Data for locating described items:
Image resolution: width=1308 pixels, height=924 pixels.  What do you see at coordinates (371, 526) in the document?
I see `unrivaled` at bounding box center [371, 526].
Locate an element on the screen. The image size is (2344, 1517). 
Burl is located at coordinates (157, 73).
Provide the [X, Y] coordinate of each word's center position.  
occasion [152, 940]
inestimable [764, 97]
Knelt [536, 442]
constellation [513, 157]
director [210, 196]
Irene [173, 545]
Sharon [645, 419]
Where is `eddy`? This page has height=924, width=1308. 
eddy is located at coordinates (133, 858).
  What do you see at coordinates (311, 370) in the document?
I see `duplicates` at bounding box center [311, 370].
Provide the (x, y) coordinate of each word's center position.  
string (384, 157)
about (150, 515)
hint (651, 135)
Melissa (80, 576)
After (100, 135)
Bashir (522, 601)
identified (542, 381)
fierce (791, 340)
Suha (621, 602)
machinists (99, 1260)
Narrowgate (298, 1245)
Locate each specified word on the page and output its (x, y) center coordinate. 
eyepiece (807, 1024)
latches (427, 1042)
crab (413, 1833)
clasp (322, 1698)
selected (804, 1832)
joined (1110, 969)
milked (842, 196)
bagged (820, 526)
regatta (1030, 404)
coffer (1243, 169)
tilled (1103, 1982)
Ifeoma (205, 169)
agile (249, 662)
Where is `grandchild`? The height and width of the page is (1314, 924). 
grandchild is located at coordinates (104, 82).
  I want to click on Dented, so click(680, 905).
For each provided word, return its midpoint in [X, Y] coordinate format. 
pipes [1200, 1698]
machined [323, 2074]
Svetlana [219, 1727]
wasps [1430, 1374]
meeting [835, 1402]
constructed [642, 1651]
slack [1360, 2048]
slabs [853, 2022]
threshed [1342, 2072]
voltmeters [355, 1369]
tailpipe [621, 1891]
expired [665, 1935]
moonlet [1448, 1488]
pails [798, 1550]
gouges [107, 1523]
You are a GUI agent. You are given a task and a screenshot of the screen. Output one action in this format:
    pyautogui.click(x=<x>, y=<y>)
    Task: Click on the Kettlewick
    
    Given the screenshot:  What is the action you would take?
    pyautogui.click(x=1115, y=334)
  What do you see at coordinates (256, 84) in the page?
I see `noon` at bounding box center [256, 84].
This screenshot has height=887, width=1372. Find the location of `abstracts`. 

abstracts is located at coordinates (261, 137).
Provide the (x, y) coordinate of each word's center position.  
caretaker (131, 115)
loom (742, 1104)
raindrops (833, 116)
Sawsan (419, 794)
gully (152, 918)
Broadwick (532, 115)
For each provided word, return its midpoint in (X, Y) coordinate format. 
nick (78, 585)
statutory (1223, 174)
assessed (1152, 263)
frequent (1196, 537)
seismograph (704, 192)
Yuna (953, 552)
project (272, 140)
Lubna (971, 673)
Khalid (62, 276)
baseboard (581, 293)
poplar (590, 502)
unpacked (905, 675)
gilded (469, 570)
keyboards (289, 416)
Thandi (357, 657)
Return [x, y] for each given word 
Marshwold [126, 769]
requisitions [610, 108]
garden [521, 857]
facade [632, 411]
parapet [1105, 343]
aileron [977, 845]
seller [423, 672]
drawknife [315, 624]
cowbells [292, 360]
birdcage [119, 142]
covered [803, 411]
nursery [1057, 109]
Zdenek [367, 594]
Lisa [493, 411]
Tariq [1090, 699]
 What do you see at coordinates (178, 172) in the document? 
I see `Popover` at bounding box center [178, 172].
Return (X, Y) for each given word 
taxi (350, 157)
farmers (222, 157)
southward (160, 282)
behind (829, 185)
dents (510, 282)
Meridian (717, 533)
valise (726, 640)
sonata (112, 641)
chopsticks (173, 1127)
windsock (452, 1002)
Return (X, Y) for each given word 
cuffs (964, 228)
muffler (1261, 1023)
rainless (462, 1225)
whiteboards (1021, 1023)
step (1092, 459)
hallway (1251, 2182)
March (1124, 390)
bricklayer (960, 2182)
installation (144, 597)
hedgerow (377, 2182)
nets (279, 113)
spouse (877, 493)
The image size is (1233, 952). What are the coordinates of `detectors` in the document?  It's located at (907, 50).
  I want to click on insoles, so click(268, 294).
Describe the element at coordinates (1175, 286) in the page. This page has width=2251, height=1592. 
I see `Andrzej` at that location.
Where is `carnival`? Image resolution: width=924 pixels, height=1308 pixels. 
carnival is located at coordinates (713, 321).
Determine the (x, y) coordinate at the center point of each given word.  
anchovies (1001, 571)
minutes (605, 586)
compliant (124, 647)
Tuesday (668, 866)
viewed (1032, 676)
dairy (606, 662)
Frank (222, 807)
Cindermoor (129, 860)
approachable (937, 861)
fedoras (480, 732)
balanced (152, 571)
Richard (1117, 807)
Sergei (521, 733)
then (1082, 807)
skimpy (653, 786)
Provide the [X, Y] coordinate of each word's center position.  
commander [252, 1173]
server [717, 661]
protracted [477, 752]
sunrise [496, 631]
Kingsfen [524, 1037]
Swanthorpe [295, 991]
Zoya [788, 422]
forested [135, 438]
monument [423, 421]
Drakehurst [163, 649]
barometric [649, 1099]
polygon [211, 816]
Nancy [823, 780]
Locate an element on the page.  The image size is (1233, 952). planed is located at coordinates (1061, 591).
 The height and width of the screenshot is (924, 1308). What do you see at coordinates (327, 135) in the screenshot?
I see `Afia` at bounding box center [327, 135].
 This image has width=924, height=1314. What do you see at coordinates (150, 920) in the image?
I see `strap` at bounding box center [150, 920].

Directive:
Copy the data above word for word, starting at its first line and ending with the line that contains "occasion [152, 940]", including that line.

Answer to the task:
Image resolution: width=1308 pixels, height=924 pixels.  What do you see at coordinates (371, 526) in the document?
I see `unrivaled` at bounding box center [371, 526].
Locate an element on the screen. The image size is (2344, 1517). 
Burl is located at coordinates (157, 73).
Provide the [X, Y] coordinate of each word's center position.  
occasion [152, 940]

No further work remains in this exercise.